Please show every line from the entries that carries the word "brick".

◆ **Stored items from a collection**:
————
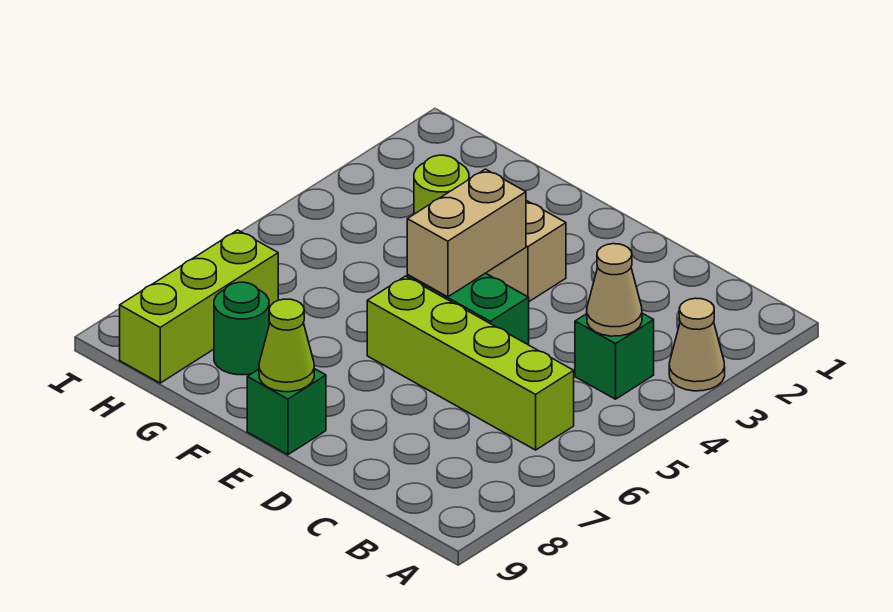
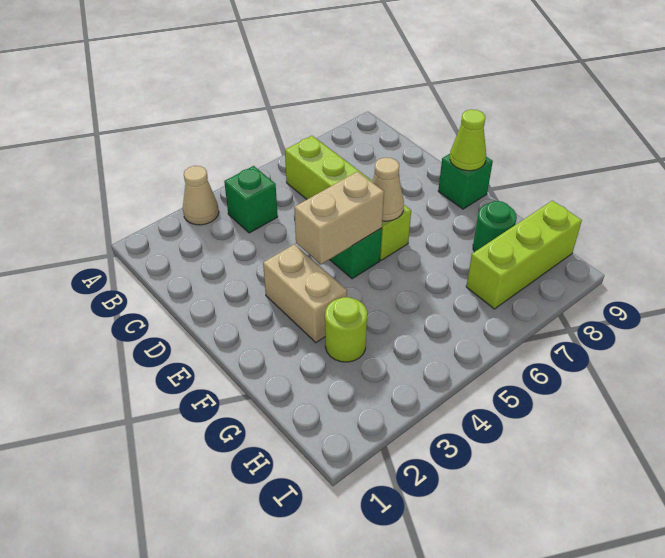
tan cone B4 level 2 -> tan cone E6 level 2

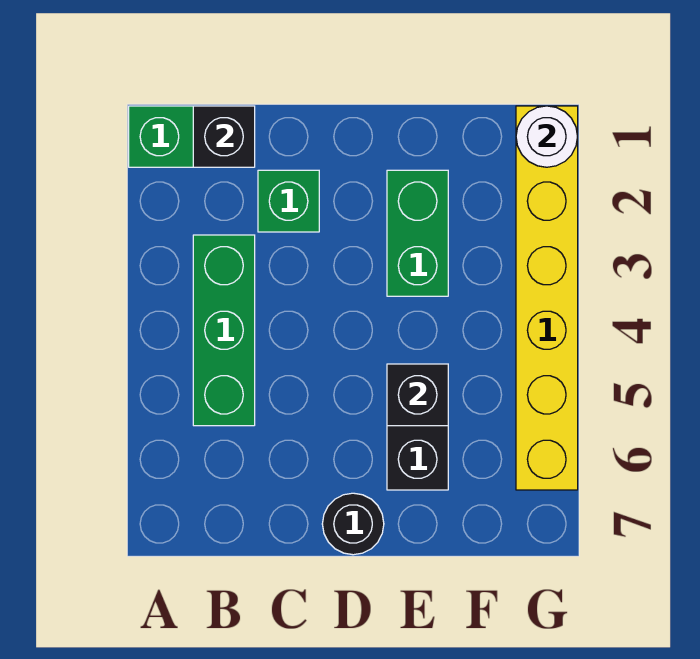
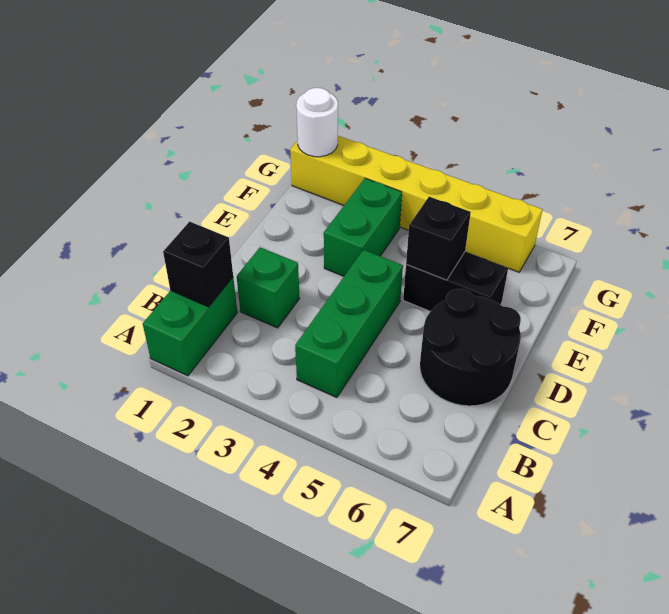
green brick B3:B5 level 1 -> green brick B4:D4 level 1
black round brick D7 level 1 -> black round brick C6:D7 level 1
green brick E2:E3 level 1 -> green brick E3:F3 level 1

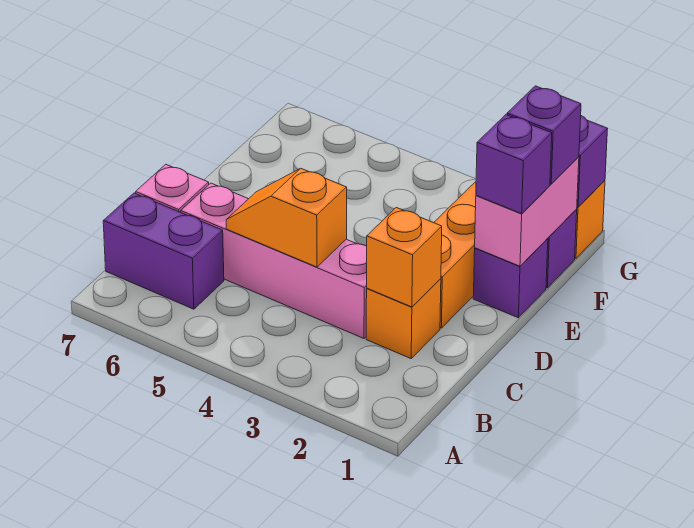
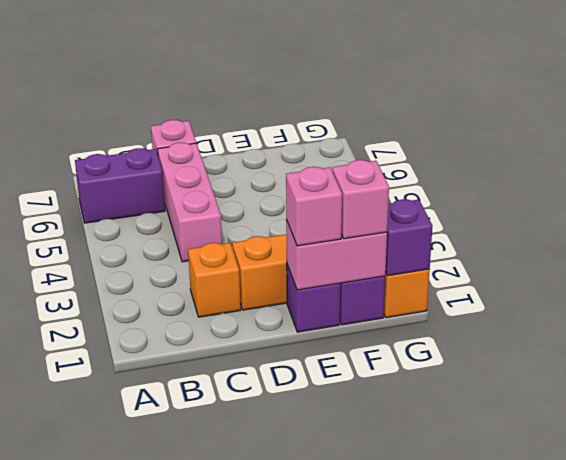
purple brick B6:B7 level 1 -> purple brick A6:B6 level 1
orange brick C2 level 2 -> none
pink brick C3:C6 level 1 -> pink brick C4:C6 level 1
orange slope C4:C5 level 2 top 4 -> none
purple brick E1 level 3 -> pink brick E1 level 3
purple brick F1 level 3 -> pink brick F1 level 3

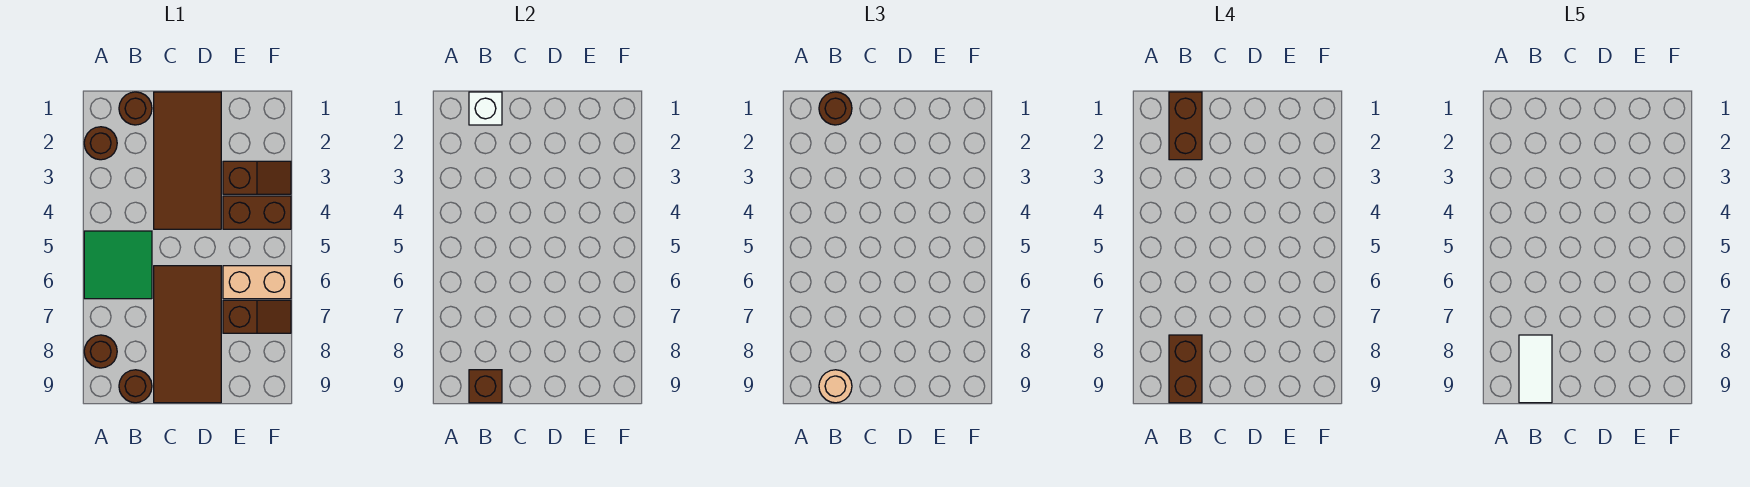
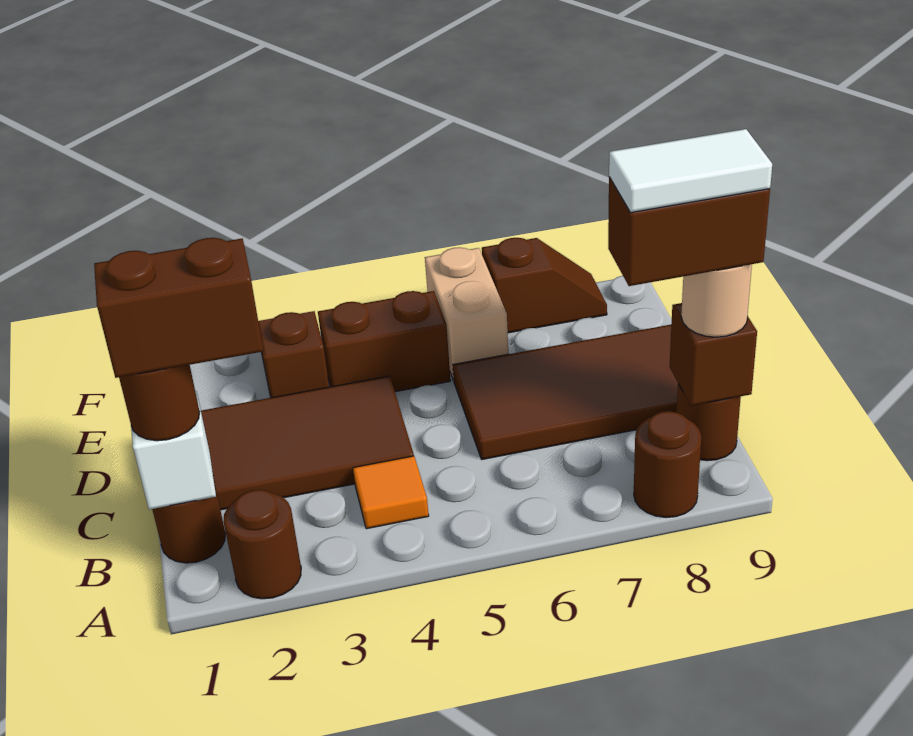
green tile A5:B6 level 1 -> none
none -> orange tile B4 level 1
brown brick E4:F4 level 1 -> brown brick E4:E5 level 1
brown slope E7:F7 level 1 top E -> brown slope F7:F8 level 1 top 7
————
◆ **RESULT BELOW**:
green brick B3:B5 level 1 -> green brick B4:D4 level 1
black round brick D7 level 1 -> black round brick C6:D7 level 1
green brick E2:E3 level 1 -> green brick E3:F3 level 1
purple brick B6:B7 level 1 -> purple brick A6:B6 level 1
orange brick C2 level 2 -> none
pink brick C3:C6 level 1 -> pink brick C4:C6 level 1
purple brick E1 level 3 -> pink brick E1 level 3
purple brick F1 level 3 -> pink brick F1 level 3
brown brick E4:F4 level 1 -> brown brick E4:E5 level 1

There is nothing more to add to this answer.